*** Block opens ***

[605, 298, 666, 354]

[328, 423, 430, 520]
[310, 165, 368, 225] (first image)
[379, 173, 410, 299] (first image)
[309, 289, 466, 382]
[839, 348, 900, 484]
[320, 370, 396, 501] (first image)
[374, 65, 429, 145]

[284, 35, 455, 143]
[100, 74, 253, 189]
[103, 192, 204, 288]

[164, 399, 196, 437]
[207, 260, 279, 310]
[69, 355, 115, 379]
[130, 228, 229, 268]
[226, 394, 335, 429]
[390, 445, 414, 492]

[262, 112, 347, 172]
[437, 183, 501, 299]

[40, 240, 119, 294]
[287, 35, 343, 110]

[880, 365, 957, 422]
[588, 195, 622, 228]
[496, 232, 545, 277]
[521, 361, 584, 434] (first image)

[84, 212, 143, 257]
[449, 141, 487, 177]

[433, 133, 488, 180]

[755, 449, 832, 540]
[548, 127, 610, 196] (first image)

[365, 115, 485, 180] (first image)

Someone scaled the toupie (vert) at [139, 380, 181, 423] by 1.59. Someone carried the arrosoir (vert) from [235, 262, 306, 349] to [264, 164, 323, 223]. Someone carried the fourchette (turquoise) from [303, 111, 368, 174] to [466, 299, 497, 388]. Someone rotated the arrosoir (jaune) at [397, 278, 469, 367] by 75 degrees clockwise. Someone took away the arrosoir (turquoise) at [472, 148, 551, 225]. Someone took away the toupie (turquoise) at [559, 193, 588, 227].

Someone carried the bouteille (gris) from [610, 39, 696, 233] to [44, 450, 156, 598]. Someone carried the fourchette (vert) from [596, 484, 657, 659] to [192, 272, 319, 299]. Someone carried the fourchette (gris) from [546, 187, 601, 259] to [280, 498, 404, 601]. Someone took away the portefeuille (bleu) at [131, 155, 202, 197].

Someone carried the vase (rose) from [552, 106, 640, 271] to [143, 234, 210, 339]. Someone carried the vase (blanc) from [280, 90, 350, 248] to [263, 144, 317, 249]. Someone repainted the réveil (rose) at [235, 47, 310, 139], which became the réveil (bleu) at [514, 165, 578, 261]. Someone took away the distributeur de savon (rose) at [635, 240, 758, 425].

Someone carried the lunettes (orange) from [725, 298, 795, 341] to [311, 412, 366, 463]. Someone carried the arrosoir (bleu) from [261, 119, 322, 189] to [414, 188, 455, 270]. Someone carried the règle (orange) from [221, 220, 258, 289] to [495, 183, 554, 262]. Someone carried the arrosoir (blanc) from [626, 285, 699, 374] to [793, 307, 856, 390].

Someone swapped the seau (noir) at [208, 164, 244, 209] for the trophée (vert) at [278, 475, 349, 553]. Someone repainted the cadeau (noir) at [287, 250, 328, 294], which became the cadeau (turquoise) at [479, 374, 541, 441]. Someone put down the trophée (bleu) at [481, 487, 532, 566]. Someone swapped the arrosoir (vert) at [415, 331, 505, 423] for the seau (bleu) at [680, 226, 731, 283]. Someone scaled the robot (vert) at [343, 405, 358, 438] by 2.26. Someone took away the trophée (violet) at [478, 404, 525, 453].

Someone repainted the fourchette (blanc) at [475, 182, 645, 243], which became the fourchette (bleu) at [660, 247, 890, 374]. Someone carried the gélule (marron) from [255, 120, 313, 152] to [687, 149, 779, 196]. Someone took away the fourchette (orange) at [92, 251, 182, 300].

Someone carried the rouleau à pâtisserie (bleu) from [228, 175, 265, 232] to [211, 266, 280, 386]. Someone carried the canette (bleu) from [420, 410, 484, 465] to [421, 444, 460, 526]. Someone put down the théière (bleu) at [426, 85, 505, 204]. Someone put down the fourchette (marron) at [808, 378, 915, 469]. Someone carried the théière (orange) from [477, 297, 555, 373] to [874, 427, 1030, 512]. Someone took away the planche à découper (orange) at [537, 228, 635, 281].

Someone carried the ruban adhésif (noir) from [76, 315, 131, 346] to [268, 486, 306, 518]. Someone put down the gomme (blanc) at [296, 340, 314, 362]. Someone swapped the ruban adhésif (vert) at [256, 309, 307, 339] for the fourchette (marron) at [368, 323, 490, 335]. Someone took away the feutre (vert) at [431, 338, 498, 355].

*** Block closes ***

Beginning with the first line and ending with the last, copy the material above exactly.

SOLUTION TO THIS EXERCISE:
[605, 298, 666, 354]

[328, 423, 430, 520]
[310, 165, 368, 225] (first image)
[379, 173, 410, 299] (first image)
[309, 289, 466, 382]
[839, 348, 900, 484]
[320, 370, 396, 501] (first image)
[374, 65, 429, 145]

[284, 35, 455, 143]
[100, 74, 253, 189]
[103, 192, 204, 288]

[164, 399, 196, 437]
[207, 260, 279, 310]
[69, 355, 115, 379]
[130, 228, 229, 268]
[226, 394, 335, 429]
[390, 445, 414, 492]

[262, 112, 347, 172]
[437, 183, 501, 299]

[40, 240, 119, 294]
[287, 35, 343, 110]

[880, 365, 957, 422]
[588, 195, 622, 228]
[496, 232, 545, 277]
[521, 361, 584, 434] (first image)

[84, 212, 143, 257]
[449, 141, 487, 177]

[433, 133, 488, 180]

[755, 449, 832, 540]
[548, 127, 610, 196] (first image)

[365, 115, 485, 180] (first image)

Someone scaled the toupie (vert) at [139, 380, 181, 423] by 1.59. Someone carried the arrosoir (vert) from [235, 262, 306, 349] to [264, 164, 323, 223]. Someone carried the fourchette (turquoise) from [303, 111, 368, 174] to [466, 299, 497, 388]. Someone rotated the arrosoir (jaune) at [397, 278, 469, 367] by 75 degrees clockwise. Someone took away the arrosoir (turquoise) at [472, 148, 551, 225]. Someone took away the toupie (turquoise) at [559, 193, 588, 227].

Someone carried the bouteille (gris) from [610, 39, 696, 233] to [44, 450, 156, 598]. Someone carried the fourchette (vert) from [596, 484, 657, 659] to [192, 272, 319, 299]. Someone carried the fourchette (gris) from [546, 187, 601, 259] to [280, 498, 404, 601]. Someone took away the portefeuille (bleu) at [131, 155, 202, 197].

Someone carried the vase (rose) from [552, 106, 640, 271] to [143, 234, 210, 339]. Someone carried the vase (blanc) from [280, 90, 350, 248] to [263, 144, 317, 249]. Someone repainted the réveil (rose) at [235, 47, 310, 139], which became the réveil (bleu) at [514, 165, 578, 261]. Someone took away the distributeur de savon (rose) at [635, 240, 758, 425].

Someone carried the lunettes (orange) from [725, 298, 795, 341] to [311, 412, 366, 463]. Someone carried the arrosoir (bleu) from [261, 119, 322, 189] to [414, 188, 455, 270]. Someone carried the règle (orange) from [221, 220, 258, 289] to [495, 183, 554, 262]. Someone carried the arrosoir (blanc) from [626, 285, 699, 374] to [793, 307, 856, 390].

Someone swapped the seau (noir) at [208, 164, 244, 209] for the trophée (vert) at [278, 475, 349, 553]. Someone repainted the cadeau (noir) at [287, 250, 328, 294], which became the cadeau (turquoise) at [479, 374, 541, 441]. Someone put down the trophée (bleu) at [481, 487, 532, 566]. Someone swapped the arrosoir (vert) at [415, 331, 505, 423] for the seau (bleu) at [680, 226, 731, 283]. Someone scaled the robot (vert) at [343, 405, 358, 438] by 2.26. Someone took away the trophée (violet) at [478, 404, 525, 453].

Someone repainted the fourchette (blanc) at [475, 182, 645, 243], which became the fourchette (bleu) at [660, 247, 890, 374]. Someone carried the gélule (marron) from [255, 120, 313, 152] to [687, 149, 779, 196]. Someone took away the fourchette (orange) at [92, 251, 182, 300].

Someone carried the rouleau à pâtisserie (bleu) from [228, 175, 265, 232] to [211, 266, 280, 386]. Someone carried the canette (bleu) from [420, 410, 484, 465] to [421, 444, 460, 526]. Someone put down the théière (bleu) at [426, 85, 505, 204]. Someone put down the fourchette (marron) at [808, 378, 915, 469]. Someone carried the théière (orange) from [477, 297, 555, 373] to [874, 427, 1030, 512]. Someone took away the planche à découper (orange) at [537, 228, 635, 281].

Someone carried the ruban adhésif (noir) from [76, 315, 131, 346] to [268, 486, 306, 518]. Someone put down the gomme (blanc) at [296, 340, 314, 362]. Someone swapped the ruban adhésif (vert) at [256, 309, 307, 339] for the fourchette (marron) at [368, 323, 490, 335]. Someone took away the feutre (vert) at [431, 338, 498, 355].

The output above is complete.